WORK TO BE COMPLETED =
The string "brick" may appear in lines of the listing. Report each line where it does.

=== DATA SEGMENT ===

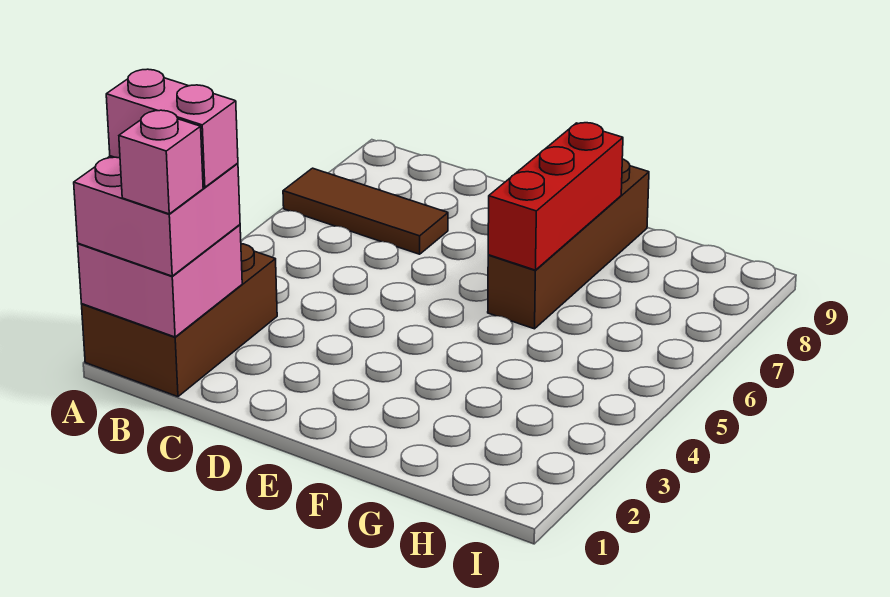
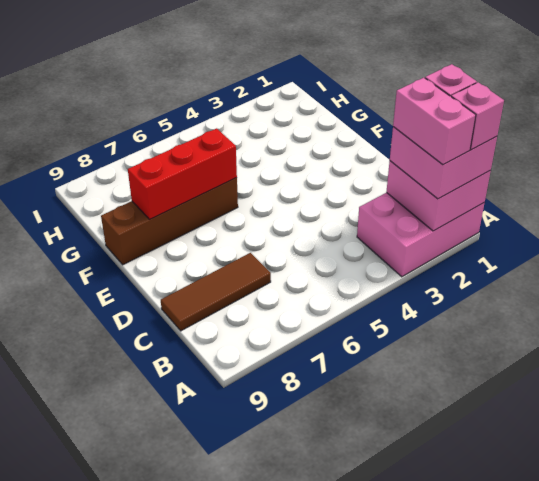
brown brick A1:B3 level 1 -> pink brick A1:B3 level 1
none -> pink brick A1 level 4
brown tile A7:C7 level 1 -> brown tile C7:C9 level 1

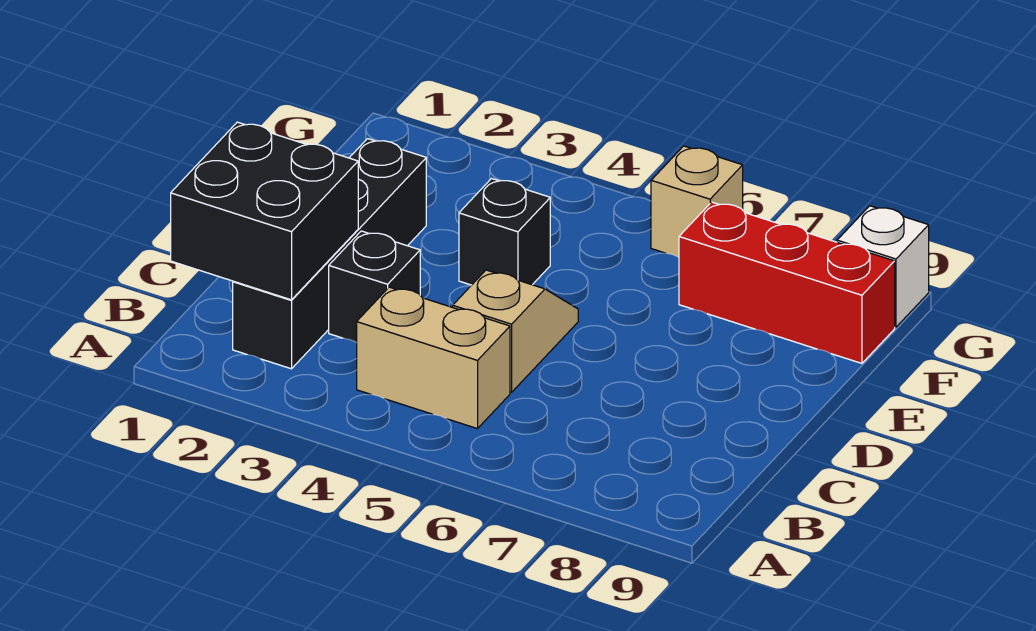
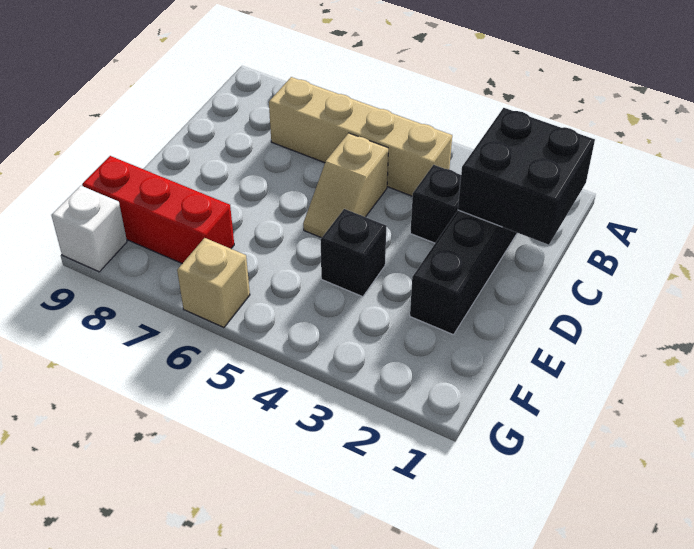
tan brick B4:B5 level 1 -> tan brick B4:B7 level 1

===

OUTPUT FOR THIS TASK =
brown brick A1:B3 level 1 -> pink brick A1:B3 level 1
none -> pink brick A1 level 4
tan brick B4:B5 level 1 -> tan brick B4:B7 level 1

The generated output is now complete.